> Description of the task
From the data that follows, print exactly the lines starting at the one containing "grey cylinder: 0 -> 1" and ending at the one containing "yellow mouse: 3 -> 0"; include both of them and nothing more.

════════════════════

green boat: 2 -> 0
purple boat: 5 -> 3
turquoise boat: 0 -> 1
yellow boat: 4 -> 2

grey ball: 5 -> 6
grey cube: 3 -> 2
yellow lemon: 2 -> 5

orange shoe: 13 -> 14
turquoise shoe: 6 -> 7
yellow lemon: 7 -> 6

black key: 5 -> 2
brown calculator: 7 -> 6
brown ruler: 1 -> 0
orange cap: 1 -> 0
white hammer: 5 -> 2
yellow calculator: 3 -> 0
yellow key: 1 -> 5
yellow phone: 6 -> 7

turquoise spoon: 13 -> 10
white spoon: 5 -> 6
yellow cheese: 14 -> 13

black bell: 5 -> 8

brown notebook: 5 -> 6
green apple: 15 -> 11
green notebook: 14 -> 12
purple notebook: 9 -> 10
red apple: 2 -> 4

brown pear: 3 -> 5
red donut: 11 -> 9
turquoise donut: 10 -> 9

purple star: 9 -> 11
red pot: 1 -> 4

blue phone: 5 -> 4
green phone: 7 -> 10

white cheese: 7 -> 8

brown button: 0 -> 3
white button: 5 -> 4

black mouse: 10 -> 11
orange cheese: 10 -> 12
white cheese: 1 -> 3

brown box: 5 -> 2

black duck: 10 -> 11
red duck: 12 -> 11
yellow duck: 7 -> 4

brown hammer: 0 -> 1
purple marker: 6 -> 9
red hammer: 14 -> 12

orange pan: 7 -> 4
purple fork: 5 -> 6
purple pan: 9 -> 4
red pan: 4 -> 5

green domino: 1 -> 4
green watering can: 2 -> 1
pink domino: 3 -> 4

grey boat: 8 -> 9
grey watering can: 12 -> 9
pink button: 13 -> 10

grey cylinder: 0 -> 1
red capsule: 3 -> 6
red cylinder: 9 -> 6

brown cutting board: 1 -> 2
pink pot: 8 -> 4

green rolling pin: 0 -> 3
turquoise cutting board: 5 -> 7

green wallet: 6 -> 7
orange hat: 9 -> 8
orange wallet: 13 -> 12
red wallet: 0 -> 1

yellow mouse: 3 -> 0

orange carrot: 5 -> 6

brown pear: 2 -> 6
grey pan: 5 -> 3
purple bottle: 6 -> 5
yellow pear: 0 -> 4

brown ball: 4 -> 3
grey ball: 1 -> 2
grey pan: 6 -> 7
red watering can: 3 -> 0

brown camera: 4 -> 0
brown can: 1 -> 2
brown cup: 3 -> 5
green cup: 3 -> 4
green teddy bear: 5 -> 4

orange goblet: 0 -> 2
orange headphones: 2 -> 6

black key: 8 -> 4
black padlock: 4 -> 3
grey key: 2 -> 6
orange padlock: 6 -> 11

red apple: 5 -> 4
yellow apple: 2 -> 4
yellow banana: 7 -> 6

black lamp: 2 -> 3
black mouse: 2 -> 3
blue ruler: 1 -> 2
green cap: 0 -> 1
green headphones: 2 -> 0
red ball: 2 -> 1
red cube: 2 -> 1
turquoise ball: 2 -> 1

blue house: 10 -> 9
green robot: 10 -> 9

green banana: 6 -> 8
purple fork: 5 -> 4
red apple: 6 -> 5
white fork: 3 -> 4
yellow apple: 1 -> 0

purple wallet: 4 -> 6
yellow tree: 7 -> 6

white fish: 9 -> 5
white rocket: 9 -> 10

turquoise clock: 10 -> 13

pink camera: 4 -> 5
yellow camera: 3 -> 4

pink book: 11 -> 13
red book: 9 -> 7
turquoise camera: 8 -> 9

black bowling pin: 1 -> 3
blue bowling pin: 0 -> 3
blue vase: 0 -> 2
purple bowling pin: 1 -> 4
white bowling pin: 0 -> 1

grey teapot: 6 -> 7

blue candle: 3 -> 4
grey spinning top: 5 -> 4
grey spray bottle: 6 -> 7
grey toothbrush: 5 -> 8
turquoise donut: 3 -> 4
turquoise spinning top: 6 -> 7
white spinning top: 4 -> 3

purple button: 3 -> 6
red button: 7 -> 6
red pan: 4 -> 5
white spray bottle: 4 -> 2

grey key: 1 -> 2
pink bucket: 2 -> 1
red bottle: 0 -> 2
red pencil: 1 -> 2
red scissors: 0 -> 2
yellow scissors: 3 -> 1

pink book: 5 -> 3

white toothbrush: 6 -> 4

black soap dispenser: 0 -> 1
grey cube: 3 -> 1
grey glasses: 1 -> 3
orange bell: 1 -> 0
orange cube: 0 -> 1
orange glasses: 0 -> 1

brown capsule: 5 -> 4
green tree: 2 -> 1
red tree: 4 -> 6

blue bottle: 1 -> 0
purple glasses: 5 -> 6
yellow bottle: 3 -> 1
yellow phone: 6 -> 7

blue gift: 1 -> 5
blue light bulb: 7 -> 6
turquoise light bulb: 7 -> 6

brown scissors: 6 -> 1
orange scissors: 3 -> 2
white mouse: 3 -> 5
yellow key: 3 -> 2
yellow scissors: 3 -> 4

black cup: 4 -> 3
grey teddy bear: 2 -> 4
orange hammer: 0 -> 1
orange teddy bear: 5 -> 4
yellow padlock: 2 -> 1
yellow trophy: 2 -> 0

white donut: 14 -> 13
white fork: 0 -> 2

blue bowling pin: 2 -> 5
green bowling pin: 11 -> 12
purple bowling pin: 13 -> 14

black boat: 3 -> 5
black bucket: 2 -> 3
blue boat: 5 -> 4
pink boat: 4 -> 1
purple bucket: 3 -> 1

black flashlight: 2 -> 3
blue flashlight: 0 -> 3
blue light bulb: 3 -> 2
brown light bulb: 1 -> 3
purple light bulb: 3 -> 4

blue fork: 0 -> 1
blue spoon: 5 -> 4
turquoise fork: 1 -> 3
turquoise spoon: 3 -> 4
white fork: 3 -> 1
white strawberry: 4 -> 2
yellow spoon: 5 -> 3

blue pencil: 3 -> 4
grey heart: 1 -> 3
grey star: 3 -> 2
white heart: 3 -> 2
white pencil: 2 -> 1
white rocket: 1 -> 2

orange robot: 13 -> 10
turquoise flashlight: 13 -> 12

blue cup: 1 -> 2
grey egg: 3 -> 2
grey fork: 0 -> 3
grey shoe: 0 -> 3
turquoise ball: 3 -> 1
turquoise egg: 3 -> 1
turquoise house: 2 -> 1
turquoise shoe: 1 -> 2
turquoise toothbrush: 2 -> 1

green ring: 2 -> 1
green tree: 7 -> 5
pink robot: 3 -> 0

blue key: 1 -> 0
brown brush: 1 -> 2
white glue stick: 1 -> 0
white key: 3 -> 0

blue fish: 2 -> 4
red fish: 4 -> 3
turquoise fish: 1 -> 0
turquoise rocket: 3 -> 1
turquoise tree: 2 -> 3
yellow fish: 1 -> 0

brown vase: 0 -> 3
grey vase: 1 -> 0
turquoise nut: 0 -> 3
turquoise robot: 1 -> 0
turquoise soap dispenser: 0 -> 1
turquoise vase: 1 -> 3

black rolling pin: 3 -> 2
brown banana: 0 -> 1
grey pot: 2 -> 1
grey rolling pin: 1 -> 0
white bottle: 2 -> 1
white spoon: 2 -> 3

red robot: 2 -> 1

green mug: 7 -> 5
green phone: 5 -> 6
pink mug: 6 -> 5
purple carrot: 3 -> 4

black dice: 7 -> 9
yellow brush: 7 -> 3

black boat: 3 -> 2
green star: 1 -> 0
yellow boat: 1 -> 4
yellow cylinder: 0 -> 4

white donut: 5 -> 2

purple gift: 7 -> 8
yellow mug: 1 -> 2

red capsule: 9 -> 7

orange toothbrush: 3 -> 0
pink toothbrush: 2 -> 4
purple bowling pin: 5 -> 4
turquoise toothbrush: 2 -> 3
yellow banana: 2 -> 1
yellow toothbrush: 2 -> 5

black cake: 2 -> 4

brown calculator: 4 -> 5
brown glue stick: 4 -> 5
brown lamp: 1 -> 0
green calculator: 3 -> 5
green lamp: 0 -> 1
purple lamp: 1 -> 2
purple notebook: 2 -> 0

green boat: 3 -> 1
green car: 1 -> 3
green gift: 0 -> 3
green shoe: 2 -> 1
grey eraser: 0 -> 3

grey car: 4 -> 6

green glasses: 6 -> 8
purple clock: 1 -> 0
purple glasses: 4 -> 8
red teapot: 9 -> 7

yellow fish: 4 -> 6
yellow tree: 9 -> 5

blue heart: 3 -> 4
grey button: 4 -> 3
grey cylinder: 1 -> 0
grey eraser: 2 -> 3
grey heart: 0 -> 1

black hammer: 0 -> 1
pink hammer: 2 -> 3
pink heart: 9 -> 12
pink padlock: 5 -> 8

════════════════════

> Written solution
grey cylinder: 0 -> 1
red capsule: 3 -> 6
red cylinder: 9 -> 6

brown cutting board: 1 -> 2
pink pot: 8 -> 4

green rolling pin: 0 -> 3
turquoise cutting board: 5 -> 7

green wallet: 6 -> 7
orange hat: 9 -> 8
orange wallet: 13 -> 12
red wallet: 0 -> 1

yellow mouse: 3 -> 0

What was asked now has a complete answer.